# Records provided
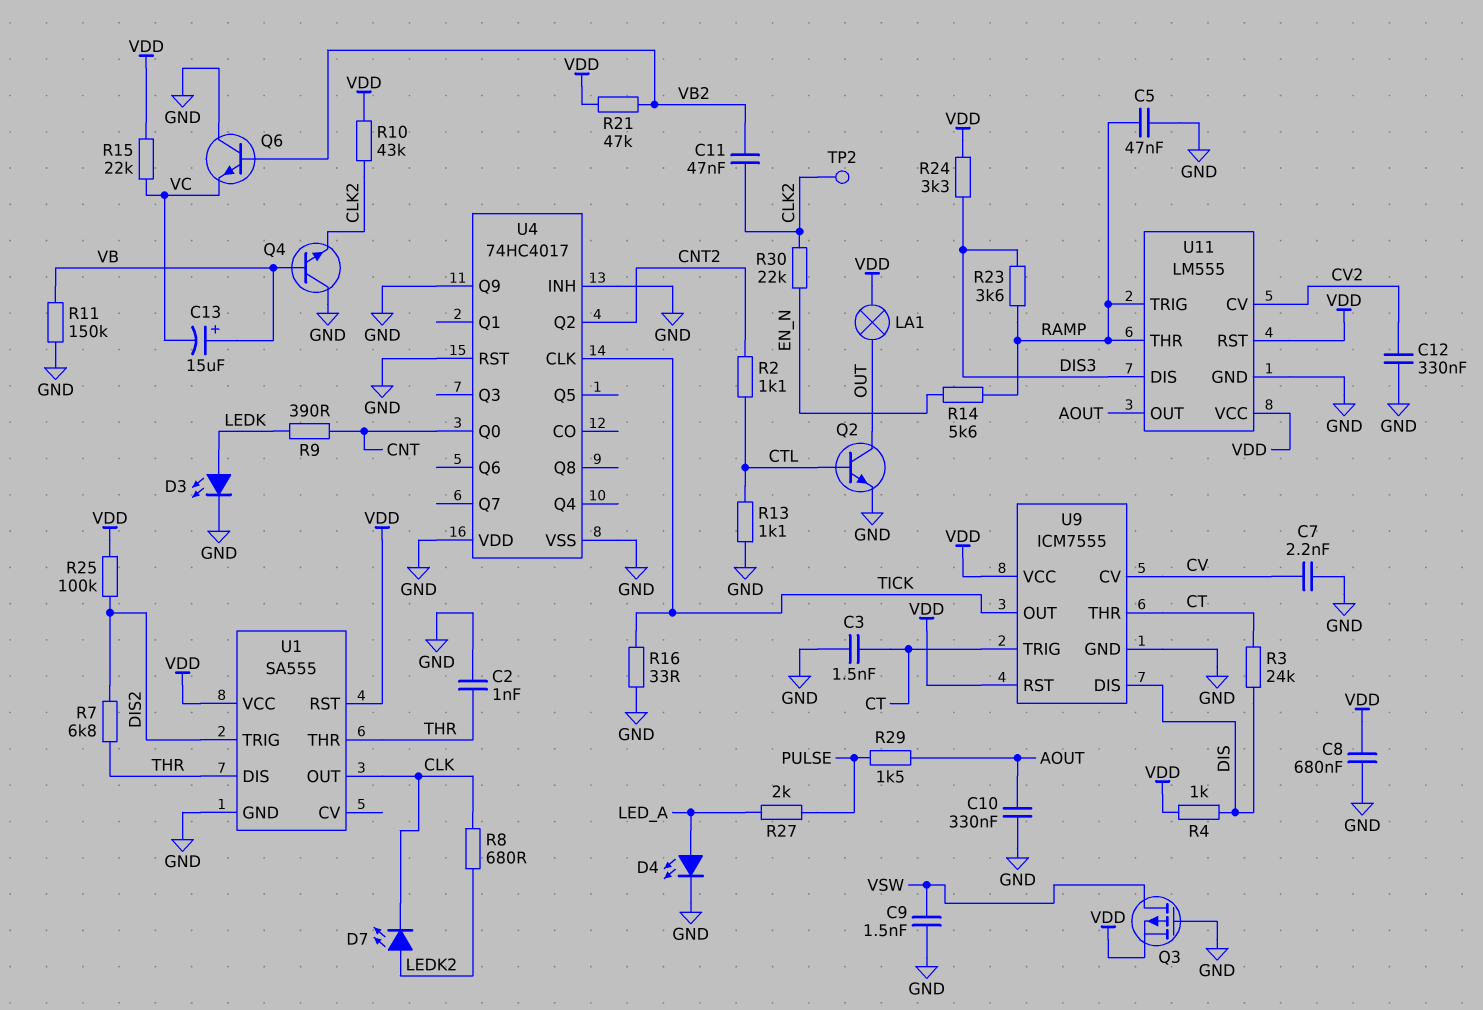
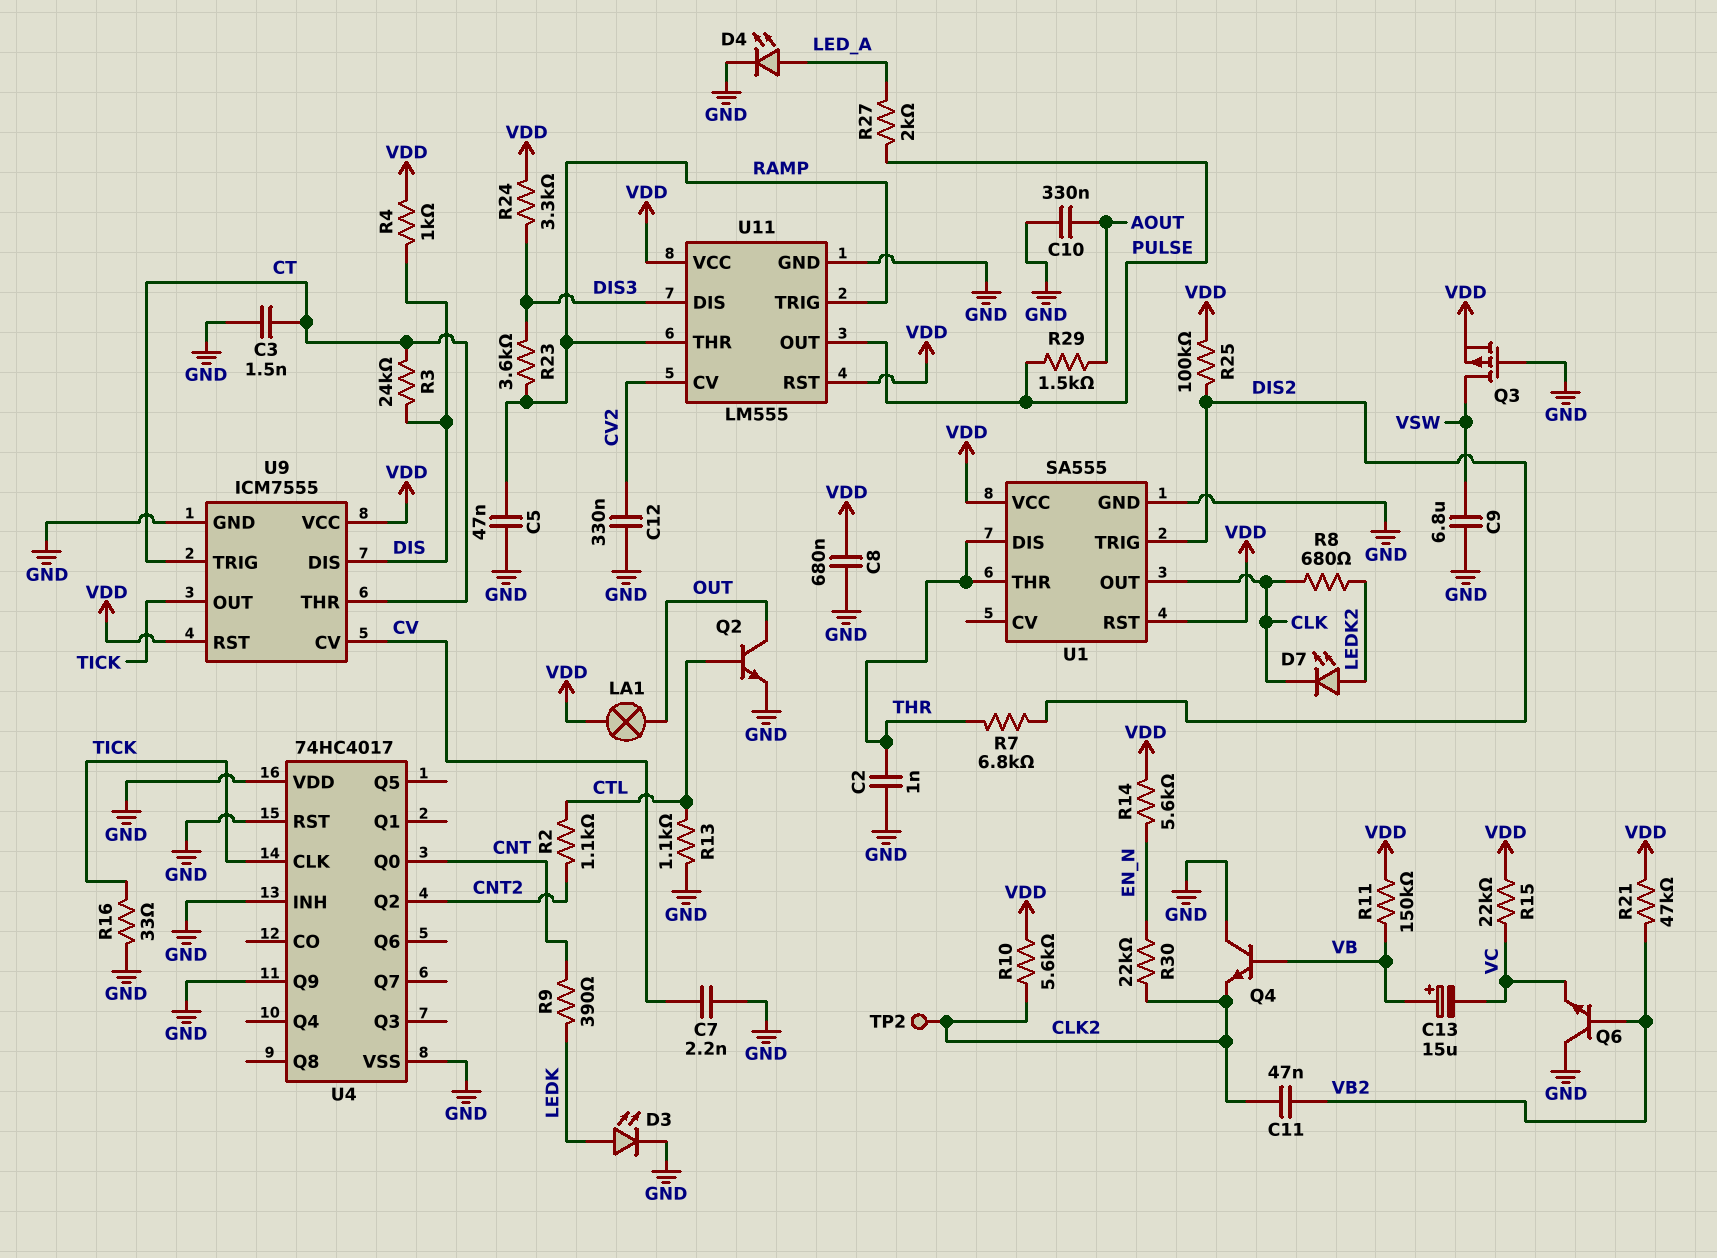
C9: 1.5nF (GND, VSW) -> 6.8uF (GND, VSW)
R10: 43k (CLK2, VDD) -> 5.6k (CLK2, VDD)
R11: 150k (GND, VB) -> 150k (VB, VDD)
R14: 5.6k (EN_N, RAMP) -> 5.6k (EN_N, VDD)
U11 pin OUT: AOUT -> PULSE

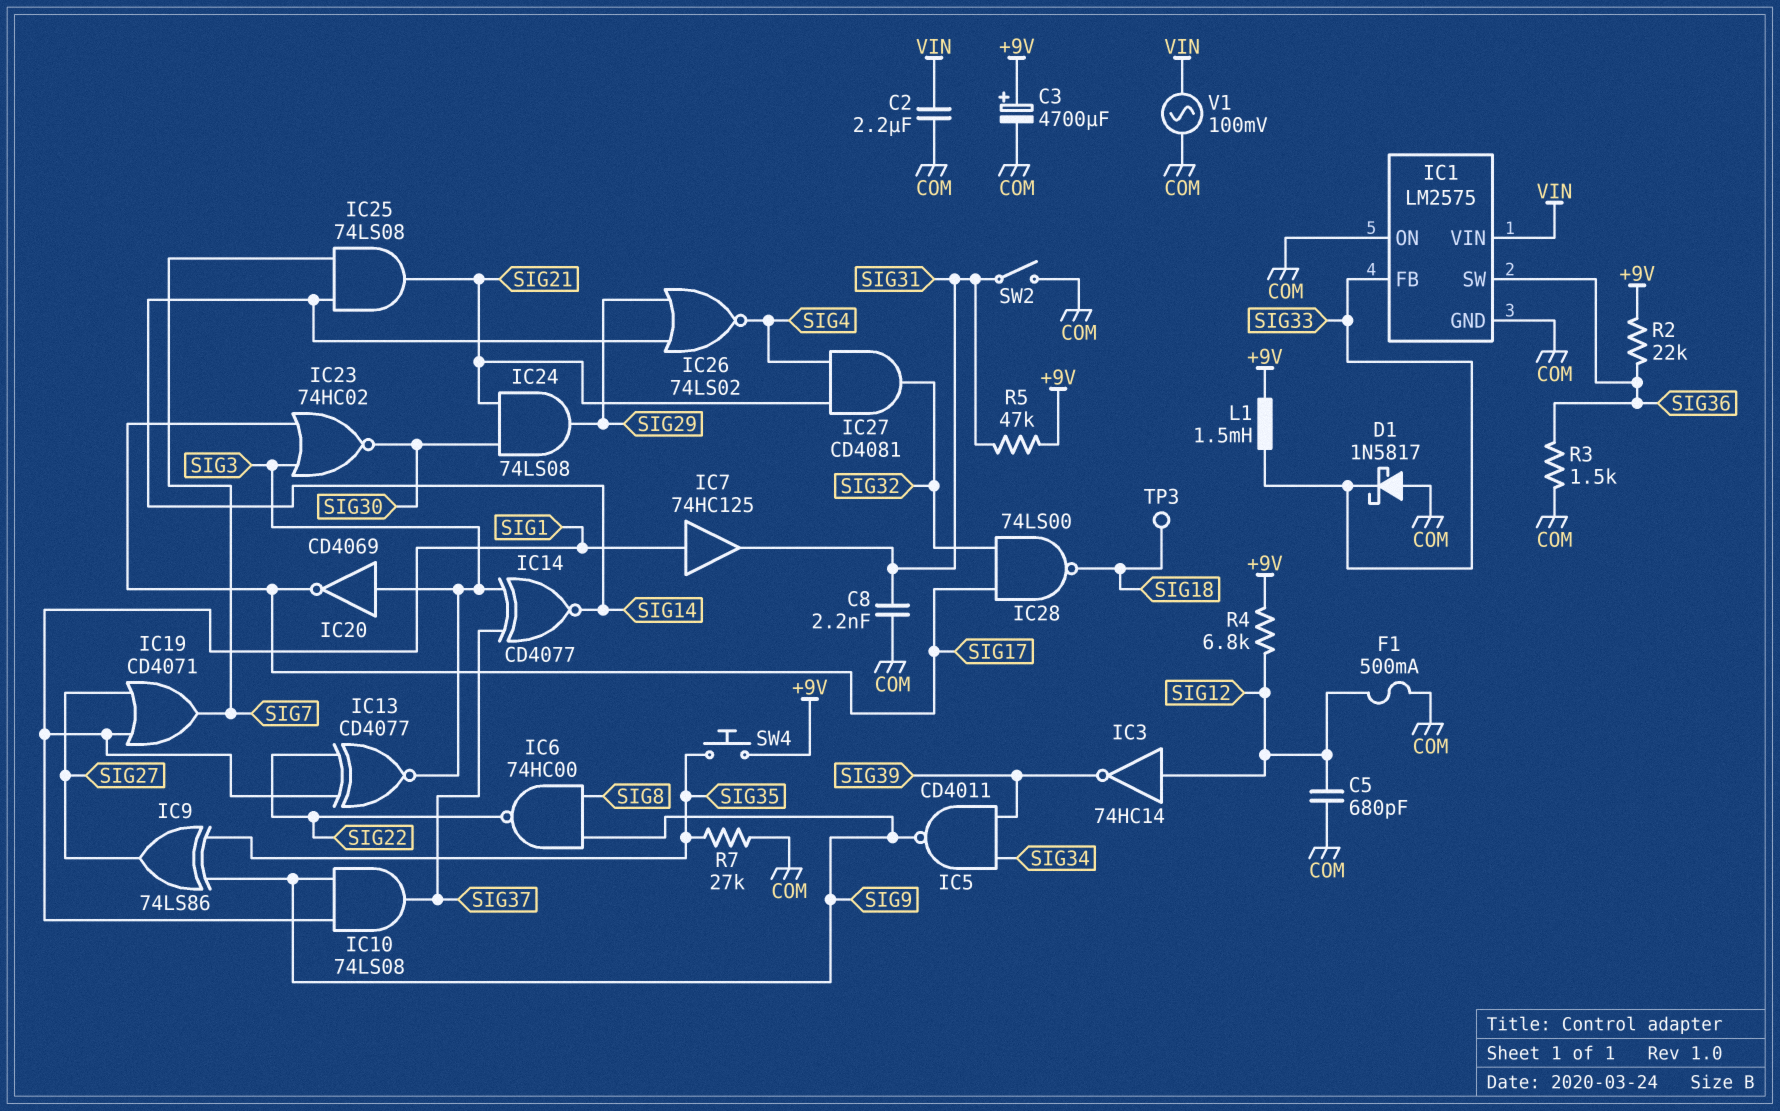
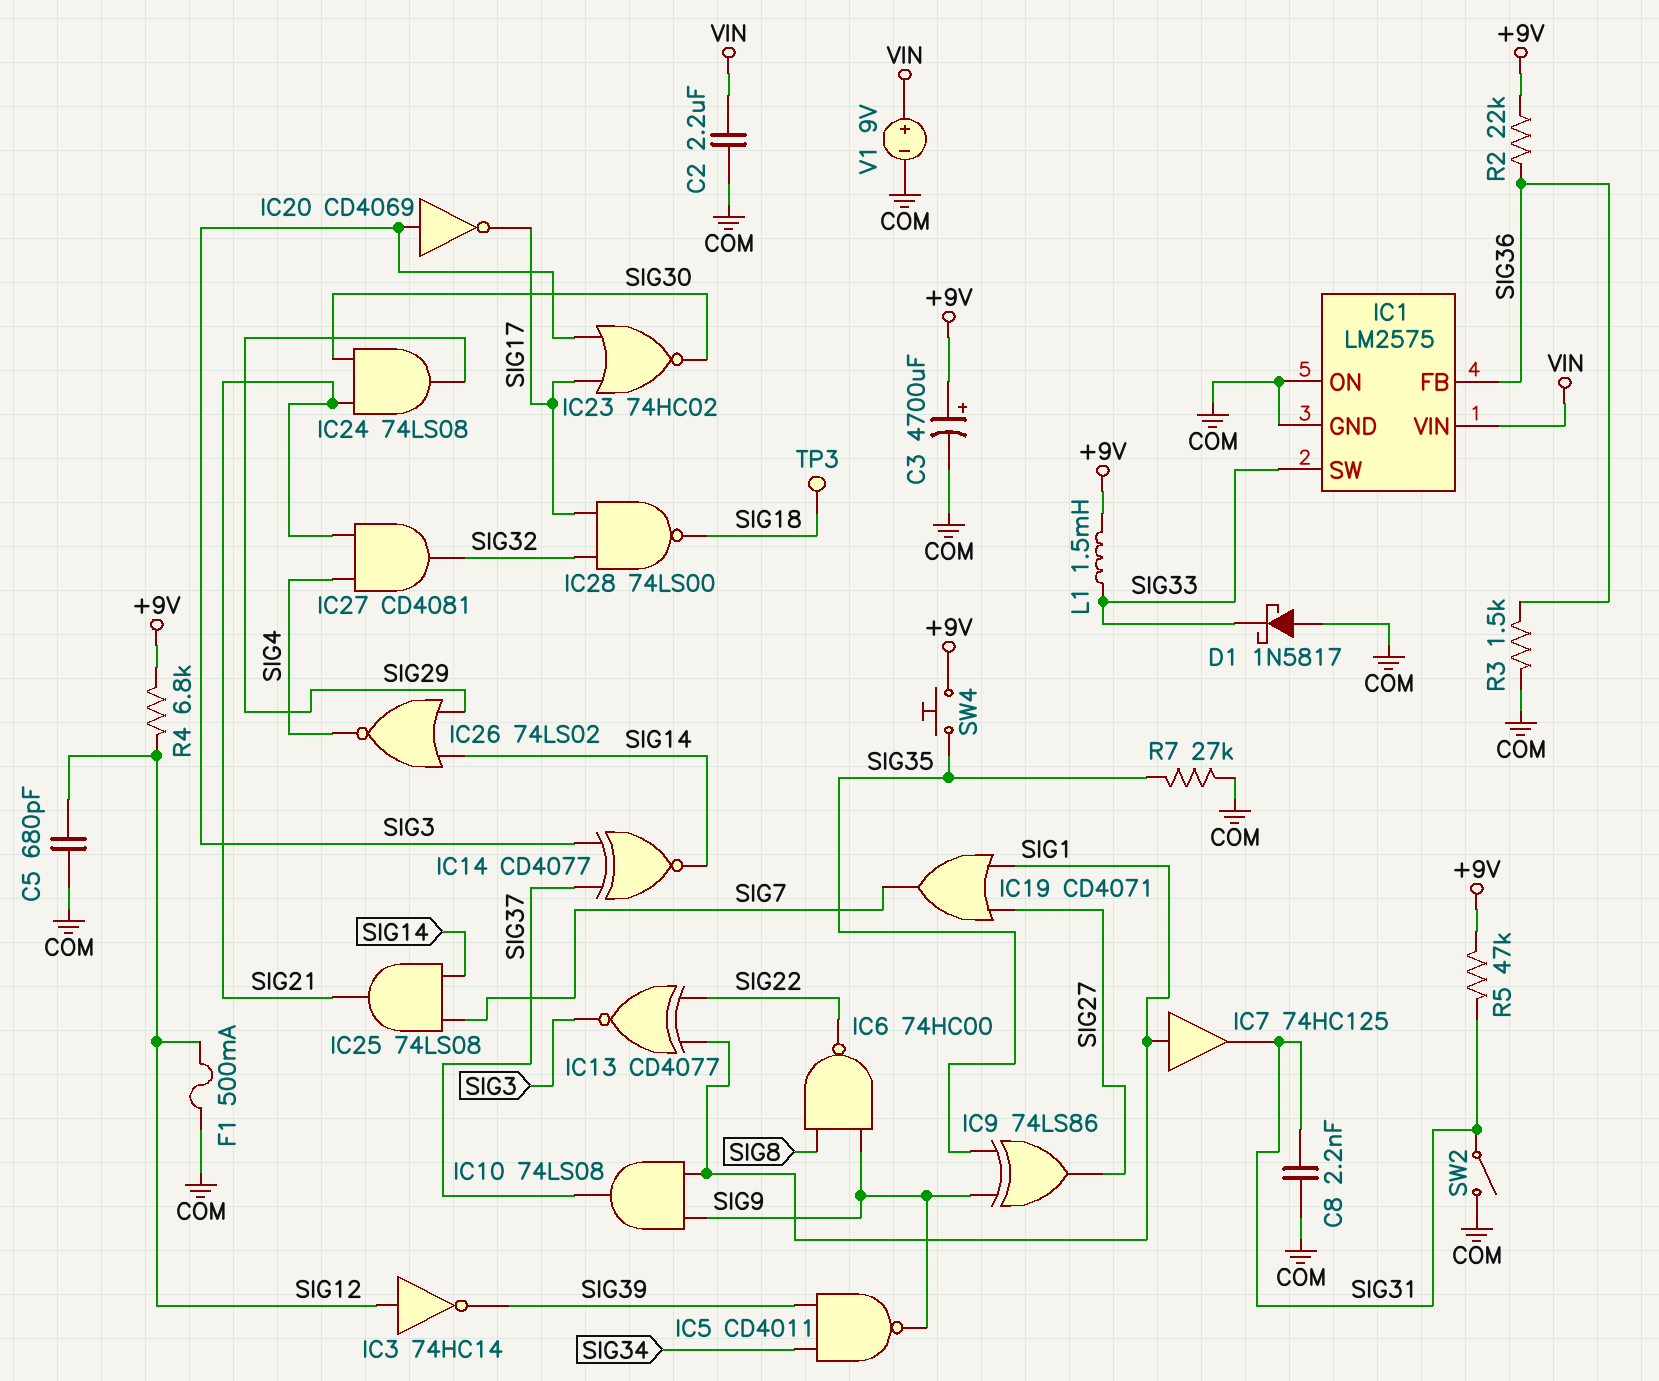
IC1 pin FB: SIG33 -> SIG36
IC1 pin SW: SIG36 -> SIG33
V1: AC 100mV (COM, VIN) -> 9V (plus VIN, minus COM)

# Your instructions
Transcribe the listing above exactly, leaving every picture out.

# Exercise response
C9: 1.5nF (GND, VSW) -> 6.8uF (GND, VSW)
R10: 43k (CLK2, VDD) -> 5.6k (CLK2, VDD)
R11: 150k (GND, VB) -> 150k (VB, VDD)
R14: 5.6k (EN_N, RAMP) -> 5.6k (EN_N, VDD)
U11 pin OUT: AOUT -> PULSE

IC1 pin FB: SIG33 -> SIG36
IC1 pin SW: SIG36 -> SIG33
V1: AC 100mV (COM, VIN) -> 9V (plus VIN, minus COM)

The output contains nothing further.